Rename every instance of "camera" in the rows below as "viewer" and keep all other text the same. Omit the pictures from your answer.

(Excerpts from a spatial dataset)

**********

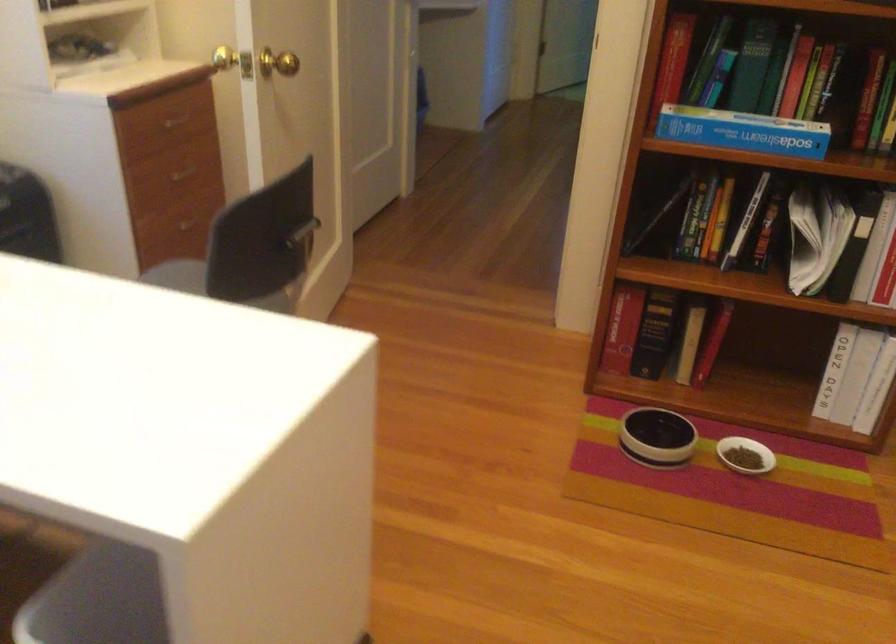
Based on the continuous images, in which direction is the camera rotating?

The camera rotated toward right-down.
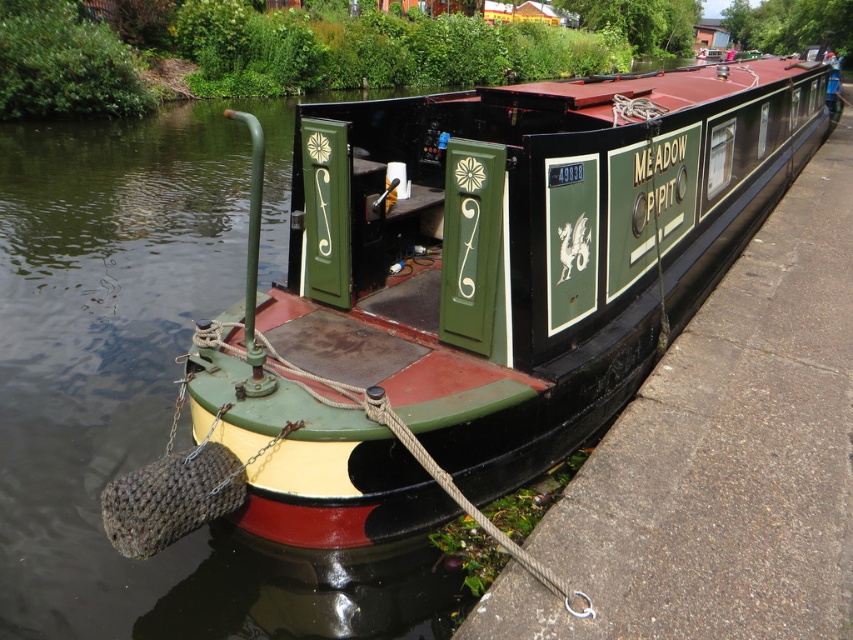
Question: Which of the following is the closest to the observer?

Choices:
 (A) (479, 284)
 (B) (756, 499)

Answer: (B)

Question: Which point is farther to the camera?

**********

Finished answer =
Based on the continuous images, in which direction is the viewer rotating?

The viewer rotated toward right-down.
Question: Which of the following is the closest to the observer?

Choices:
 (A) (479, 284)
 (B) (756, 499)

Answer: (B)

Question: Which point is farther to the viewer?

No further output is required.